(Instructions to follow)
Each word in the data below should be copied exactly; the images should not.

(Given records)
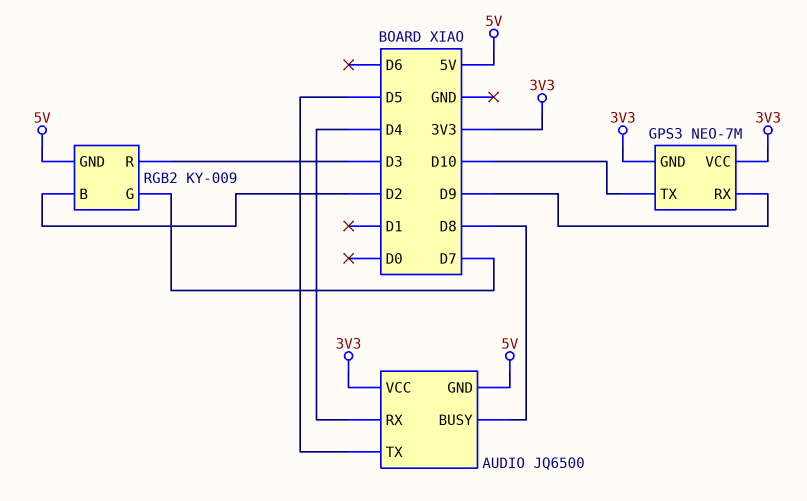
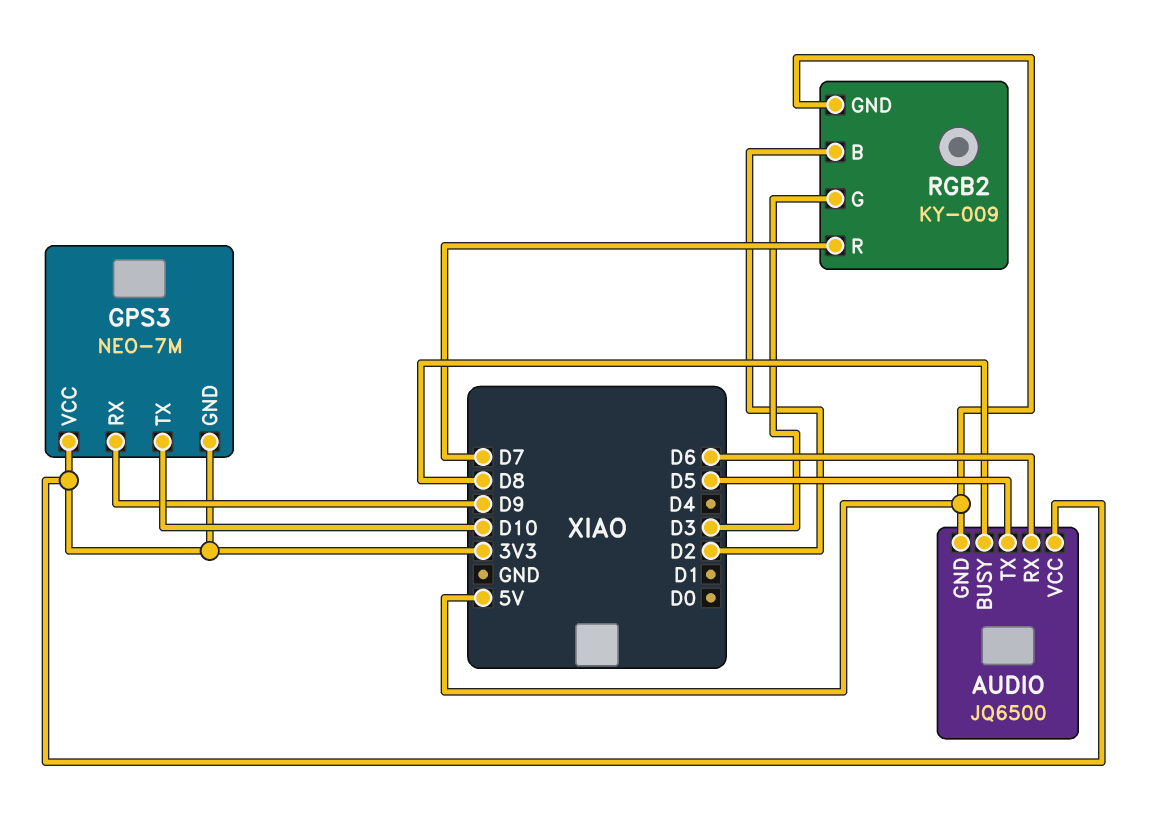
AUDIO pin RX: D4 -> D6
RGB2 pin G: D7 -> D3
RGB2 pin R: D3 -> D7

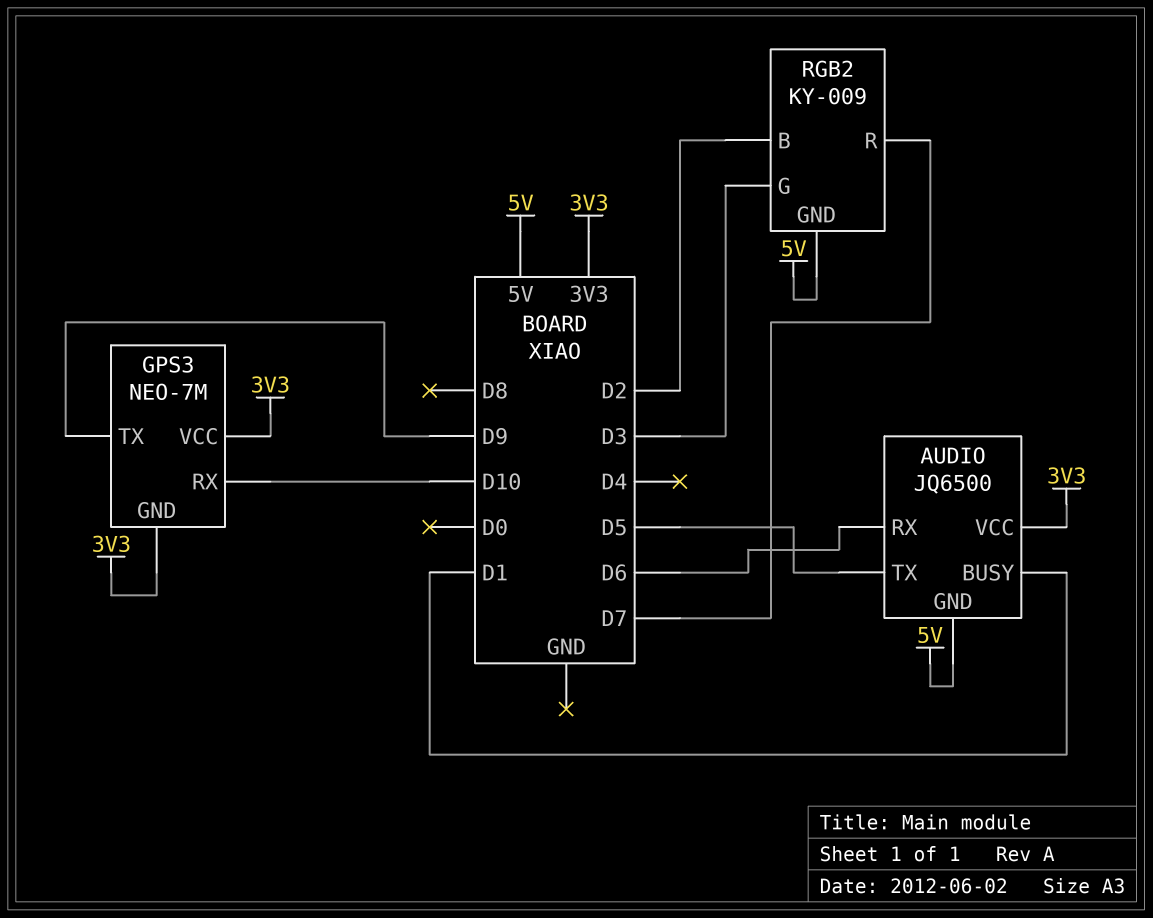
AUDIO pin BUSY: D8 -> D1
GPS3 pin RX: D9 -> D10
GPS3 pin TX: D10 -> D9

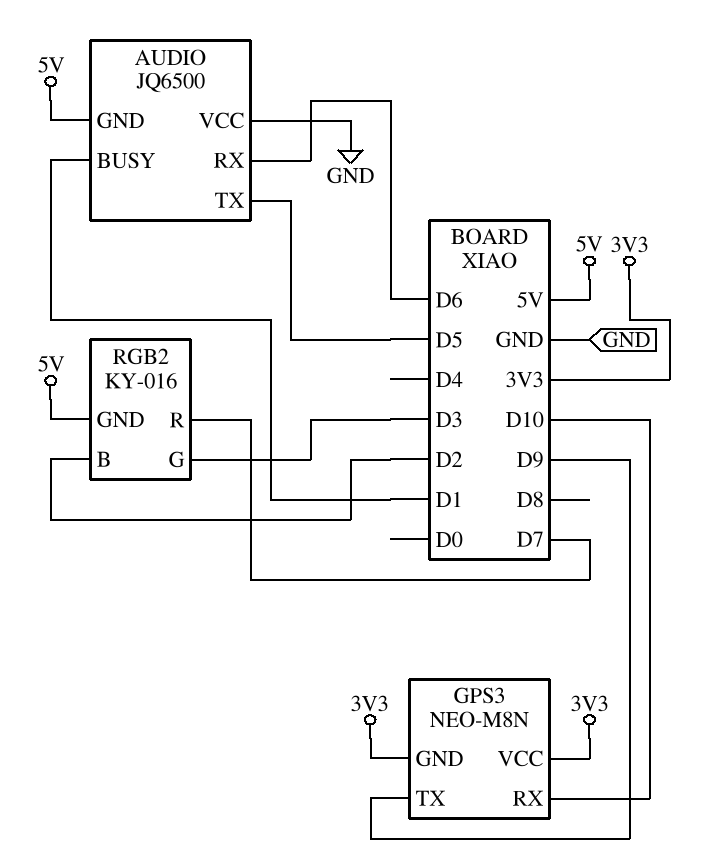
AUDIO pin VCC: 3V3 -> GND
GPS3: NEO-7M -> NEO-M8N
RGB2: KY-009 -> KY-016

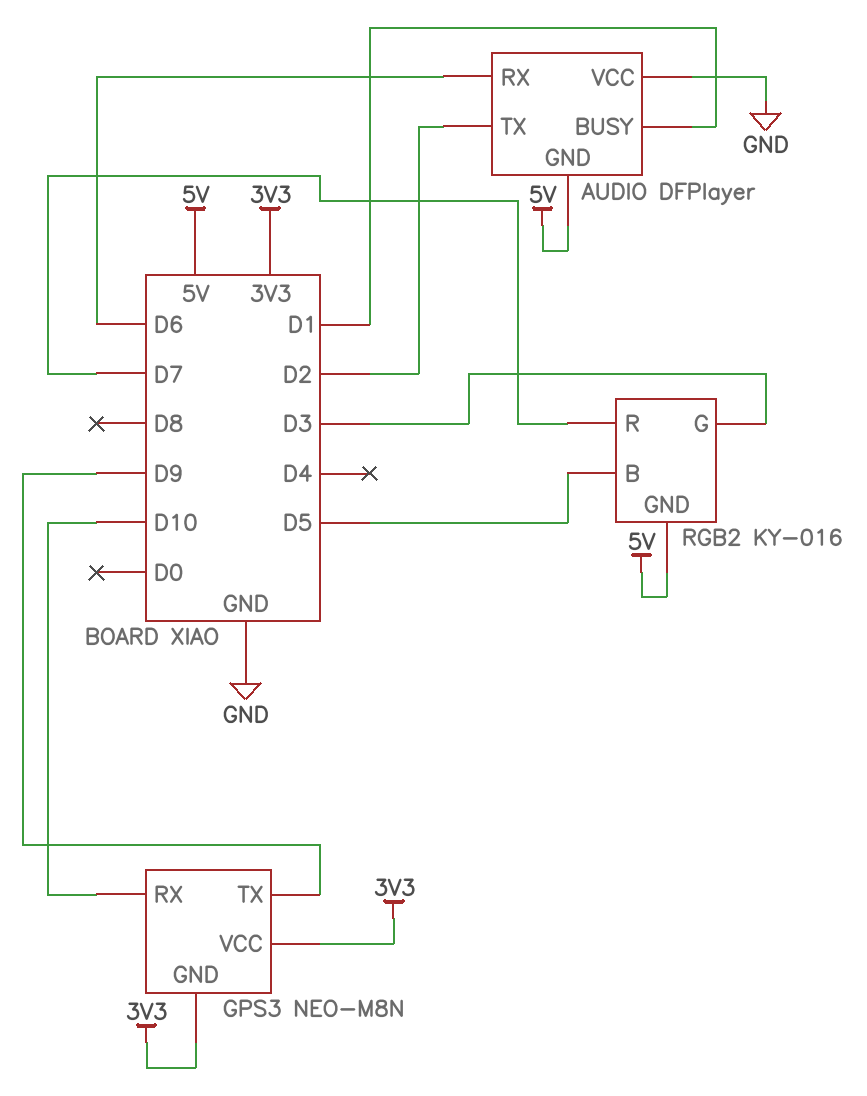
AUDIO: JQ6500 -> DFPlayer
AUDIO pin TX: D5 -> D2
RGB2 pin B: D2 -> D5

(Task answer)
AUDIO pin RX: D4 -> D6
RGB2 pin G: D7 -> D3
RGB2 pin R: D3 -> D7

AUDIO pin BUSY: D8 -> D1
GPS3 pin RX: D9 -> D10
GPS3 pin TX: D10 -> D9

AUDIO pin VCC: 3V3 -> GND
GPS3: NEO-7M -> NEO-M8N
RGB2: KY-009 -> KY-016

AUDIO: JQ6500 -> DFPlayer
AUDIO pin TX: D5 -> D2
RGB2 pin B: D2 -> D5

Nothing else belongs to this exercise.